▶ [What to produce] Wherever a line below holds the word "turquoise", copy that line.

*** Record excerpts Section Begins ***

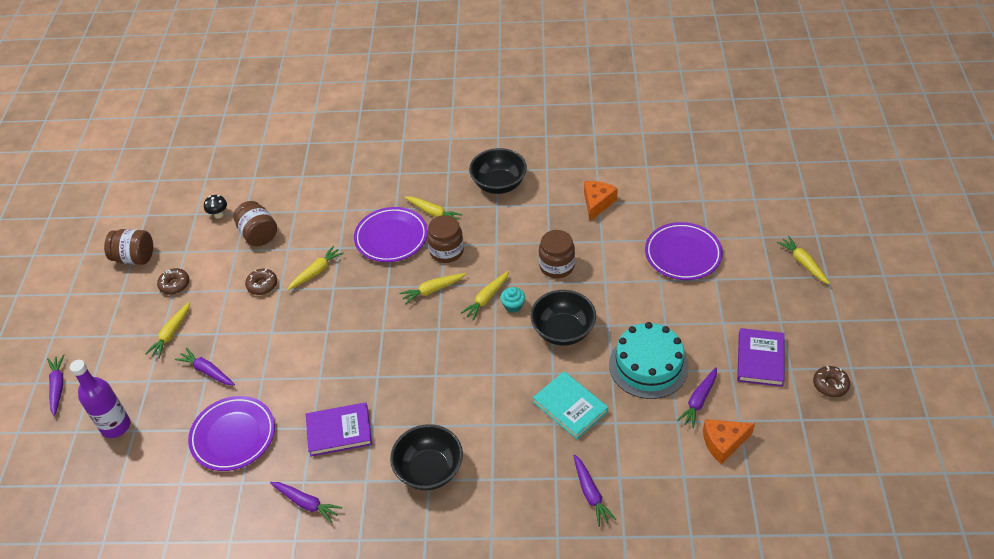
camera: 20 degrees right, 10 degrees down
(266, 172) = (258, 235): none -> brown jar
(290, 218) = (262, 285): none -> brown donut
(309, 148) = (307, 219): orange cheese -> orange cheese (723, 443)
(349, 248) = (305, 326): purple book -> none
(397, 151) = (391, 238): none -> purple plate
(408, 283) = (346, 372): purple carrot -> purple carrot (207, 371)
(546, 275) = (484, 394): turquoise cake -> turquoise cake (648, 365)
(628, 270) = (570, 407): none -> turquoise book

*** Record excerpts Section Ends ***

▶ [Solved exercise]
(546, 275) = (484, 394): turquoise cake -> turquoise cake (648, 365)
(628, 270) = (570, 407): none -> turquoise book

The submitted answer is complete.